▶ Entries supplied:
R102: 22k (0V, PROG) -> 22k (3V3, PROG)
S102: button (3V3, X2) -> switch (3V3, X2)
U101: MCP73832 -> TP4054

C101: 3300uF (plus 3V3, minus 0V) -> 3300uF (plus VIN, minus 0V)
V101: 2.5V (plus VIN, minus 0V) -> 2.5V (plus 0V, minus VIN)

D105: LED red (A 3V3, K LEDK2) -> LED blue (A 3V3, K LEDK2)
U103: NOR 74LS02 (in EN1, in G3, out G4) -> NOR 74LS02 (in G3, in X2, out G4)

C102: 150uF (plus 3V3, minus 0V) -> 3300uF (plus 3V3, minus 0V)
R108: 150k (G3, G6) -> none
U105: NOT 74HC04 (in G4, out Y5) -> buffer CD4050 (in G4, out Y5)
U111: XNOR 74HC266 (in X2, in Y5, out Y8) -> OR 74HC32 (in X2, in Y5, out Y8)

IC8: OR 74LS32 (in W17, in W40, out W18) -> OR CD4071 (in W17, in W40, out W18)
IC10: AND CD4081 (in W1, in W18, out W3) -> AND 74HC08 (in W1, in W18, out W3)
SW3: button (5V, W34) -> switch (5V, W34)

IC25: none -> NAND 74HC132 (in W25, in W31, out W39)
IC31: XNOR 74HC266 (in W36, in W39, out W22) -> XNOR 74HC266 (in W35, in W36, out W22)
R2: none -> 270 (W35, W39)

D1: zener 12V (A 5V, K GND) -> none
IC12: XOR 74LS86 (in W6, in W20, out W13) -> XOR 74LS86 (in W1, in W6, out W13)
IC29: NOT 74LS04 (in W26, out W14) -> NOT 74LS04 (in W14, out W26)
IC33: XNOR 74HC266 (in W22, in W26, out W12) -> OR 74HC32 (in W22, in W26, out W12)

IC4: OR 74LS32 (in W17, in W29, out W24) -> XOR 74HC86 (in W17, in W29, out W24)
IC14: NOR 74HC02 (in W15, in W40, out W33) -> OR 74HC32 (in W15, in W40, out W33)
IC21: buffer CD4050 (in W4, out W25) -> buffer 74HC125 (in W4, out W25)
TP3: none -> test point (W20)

▶ Instructions to follow:
Lines from the one with "IC21: buffer CD4050" through the end of the data: set these down exactly, including both ends and nothing more.

▶ Response below:
IC21: buffer CD4050 (in W4, out W25) -> buffer 74HC125 (in W4, out W25)
TP3: none -> test point (W20)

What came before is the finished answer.